**ASSIGNMENT:** Identify each line below containing the string "wazon" and copy it.

(Object change descriptions)
____

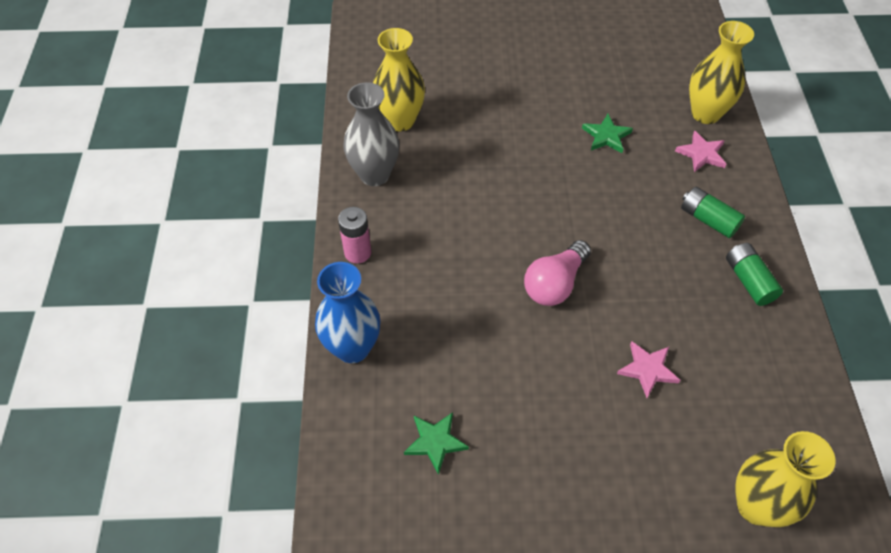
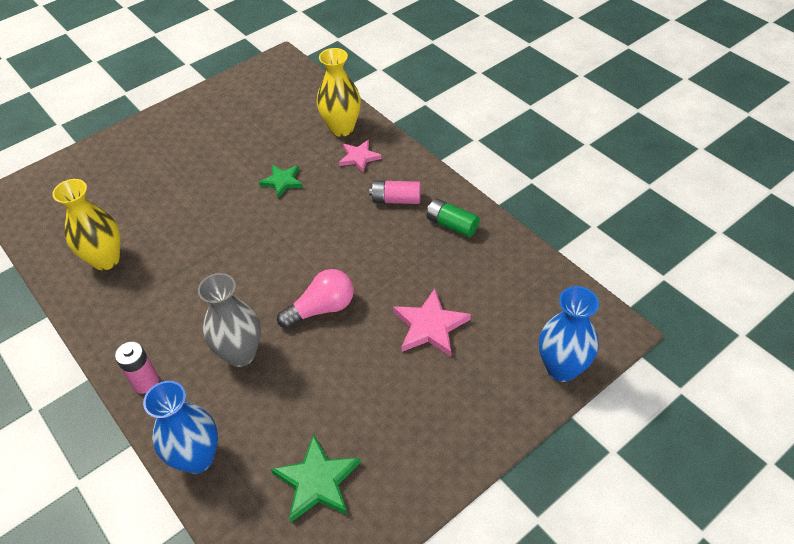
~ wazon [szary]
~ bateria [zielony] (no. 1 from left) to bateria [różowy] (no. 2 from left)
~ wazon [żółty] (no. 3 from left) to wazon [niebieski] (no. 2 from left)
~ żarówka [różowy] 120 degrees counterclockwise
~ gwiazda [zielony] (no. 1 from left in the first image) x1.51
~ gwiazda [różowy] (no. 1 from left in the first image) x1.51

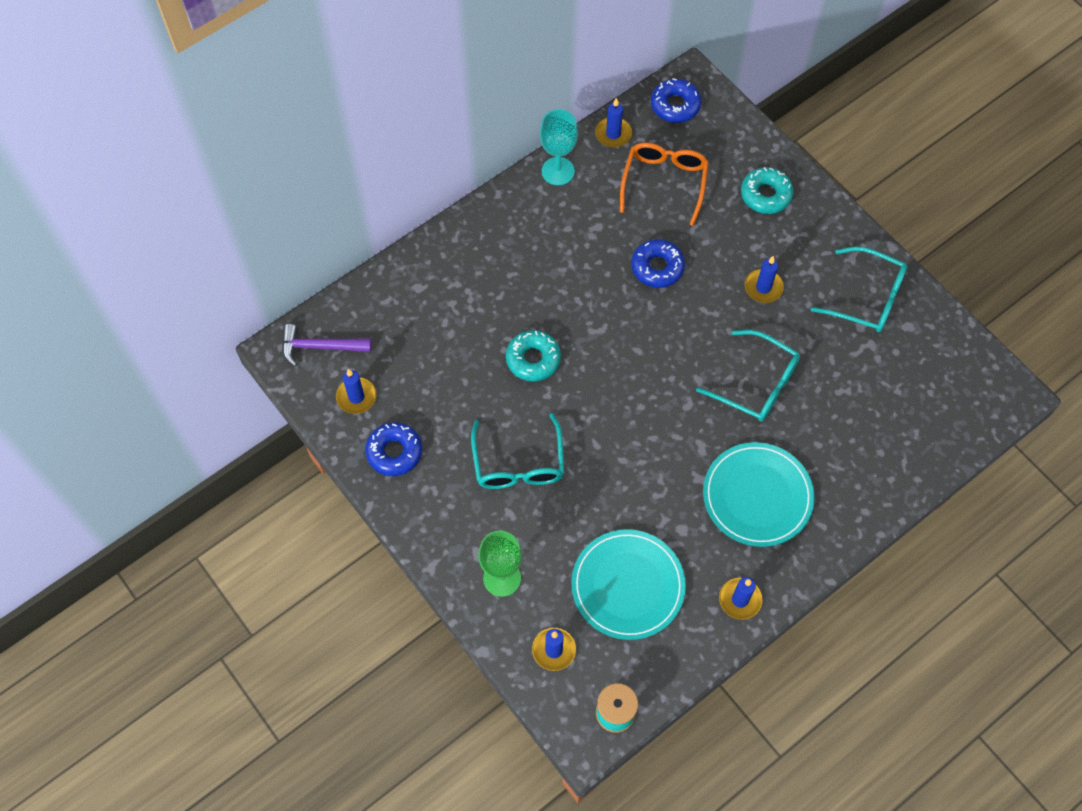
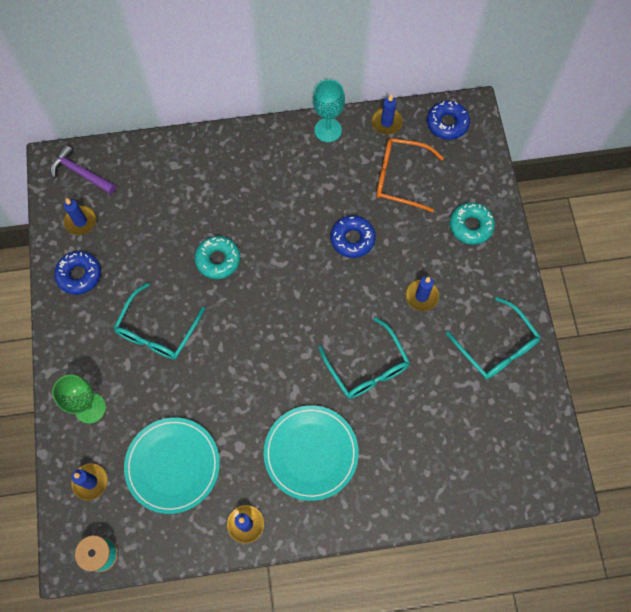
~ okulary [pomarańczowy] 120 degrees counterclockwise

____

**RESULT:**
~ wazon [szary]
~ wazon [żółty] (no. 3 from left) to wazon [niebieski] (no. 2 from left)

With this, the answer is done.